Exercise description
Copy exactly the lines of the material below that fall between the line with "pink pentagon: rotated" and the line with "pink L-shape: moved 1 px right, 3 px down", both of those lines included; pictures stay out.

--- Data supplied Enclosed Below ---

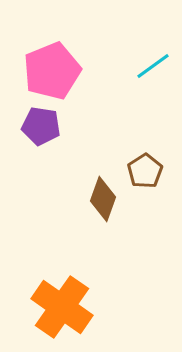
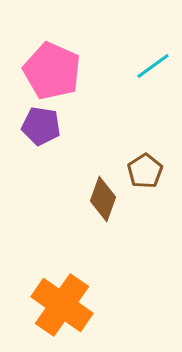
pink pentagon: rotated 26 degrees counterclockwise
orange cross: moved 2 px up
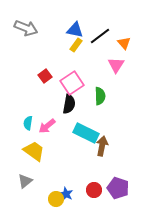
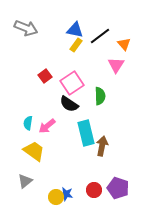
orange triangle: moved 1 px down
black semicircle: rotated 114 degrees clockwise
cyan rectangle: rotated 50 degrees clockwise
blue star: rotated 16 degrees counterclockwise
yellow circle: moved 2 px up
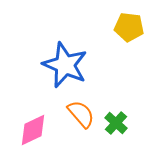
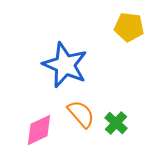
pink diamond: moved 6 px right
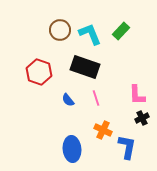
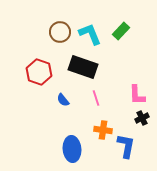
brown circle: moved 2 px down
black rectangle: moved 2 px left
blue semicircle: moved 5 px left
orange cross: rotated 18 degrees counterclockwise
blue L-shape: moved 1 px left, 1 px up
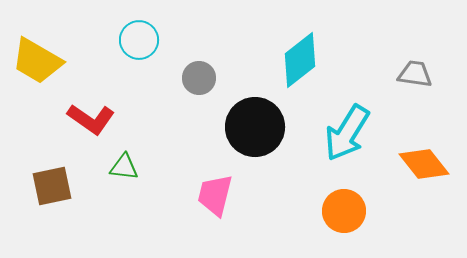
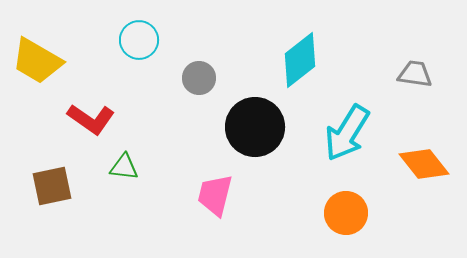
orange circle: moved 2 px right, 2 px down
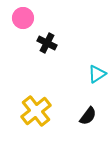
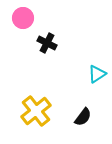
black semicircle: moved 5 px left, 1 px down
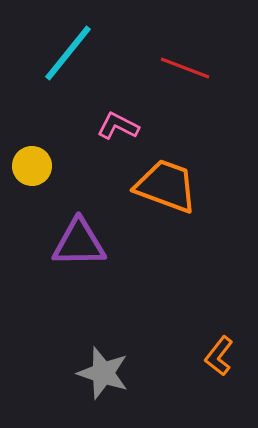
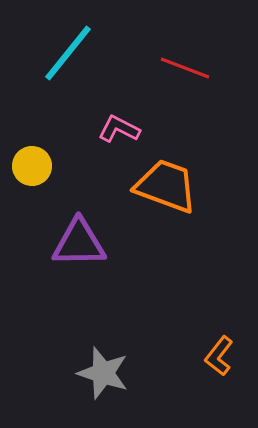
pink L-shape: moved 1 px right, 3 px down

--- End of Enclosed Data supplied ---
--- Data supplied Enclosed Below ---

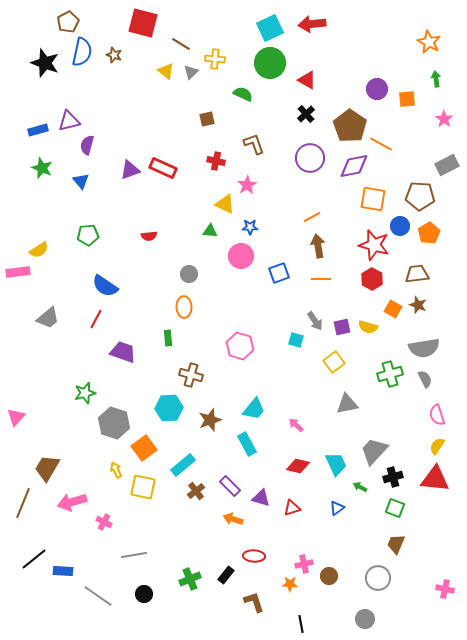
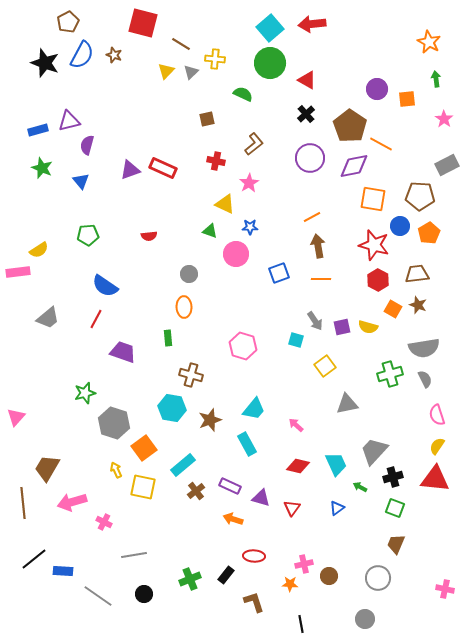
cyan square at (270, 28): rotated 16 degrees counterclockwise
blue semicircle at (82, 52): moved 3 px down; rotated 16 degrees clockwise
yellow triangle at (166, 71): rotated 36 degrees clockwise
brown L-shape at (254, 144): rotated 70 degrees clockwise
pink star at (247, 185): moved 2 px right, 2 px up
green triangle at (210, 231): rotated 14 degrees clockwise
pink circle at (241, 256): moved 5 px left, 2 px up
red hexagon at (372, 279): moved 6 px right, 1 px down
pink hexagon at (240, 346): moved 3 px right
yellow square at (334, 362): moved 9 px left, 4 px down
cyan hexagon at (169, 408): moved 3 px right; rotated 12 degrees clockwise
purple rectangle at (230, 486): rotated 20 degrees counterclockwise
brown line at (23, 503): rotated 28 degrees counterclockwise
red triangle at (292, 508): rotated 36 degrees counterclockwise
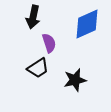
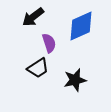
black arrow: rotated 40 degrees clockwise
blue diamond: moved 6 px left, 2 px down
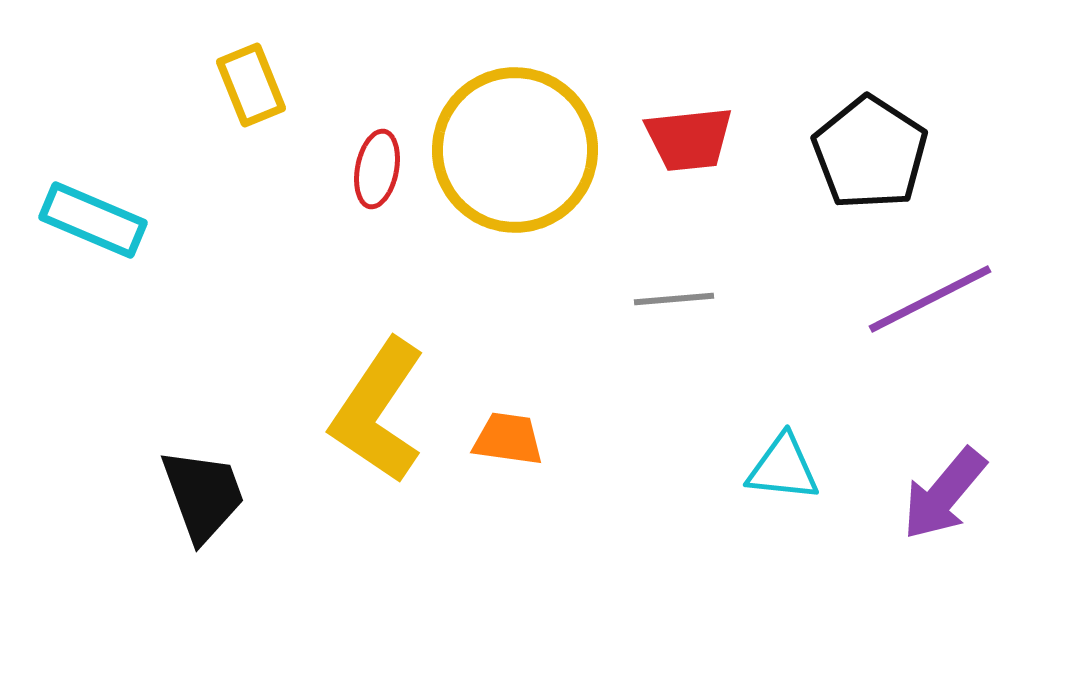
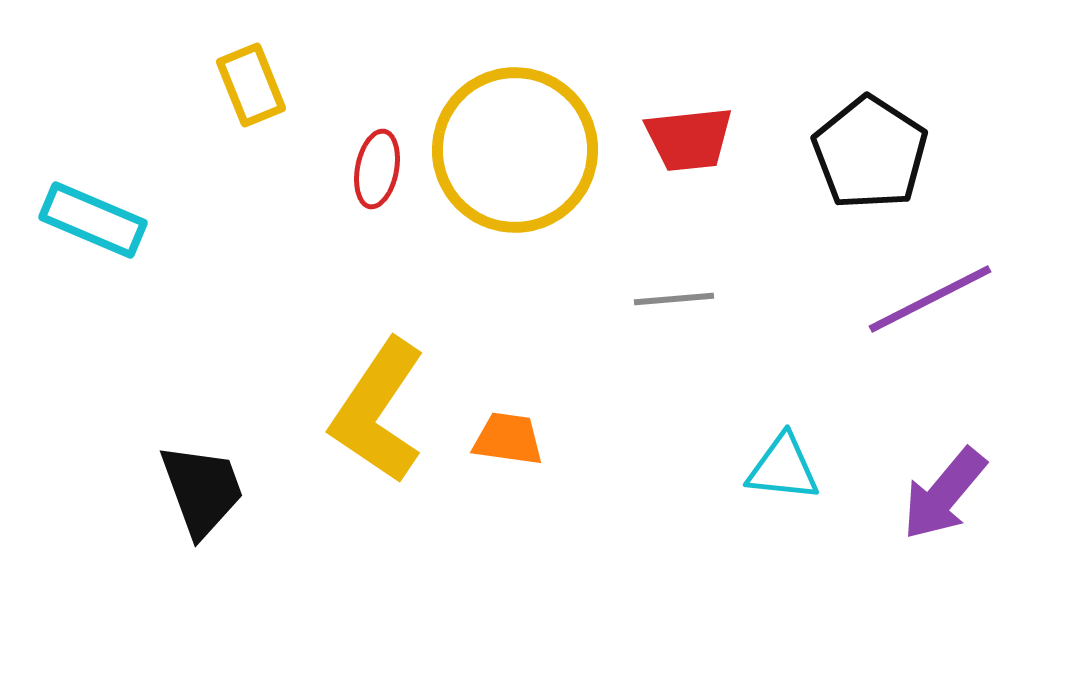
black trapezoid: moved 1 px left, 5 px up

--- End of Enclosed Data supplied ---

Written answer
pink pentagon: rotated 26 degrees counterclockwise
orange cross: moved 2 px up
orange triangle: moved 1 px down
black semicircle: rotated 114 degrees clockwise
cyan rectangle: rotated 50 degrees clockwise
blue star: rotated 16 degrees counterclockwise
yellow circle: moved 2 px up
pink diamond: moved 6 px right
brown circle: moved 2 px down
black rectangle: moved 2 px left
blue semicircle: moved 5 px left
orange cross: rotated 18 degrees counterclockwise
blue L-shape: moved 1 px left, 1 px up
orange circle: moved 2 px right, 2 px down
black semicircle: moved 5 px left, 1 px down
pink L-shape: moved 1 px right, 3 px down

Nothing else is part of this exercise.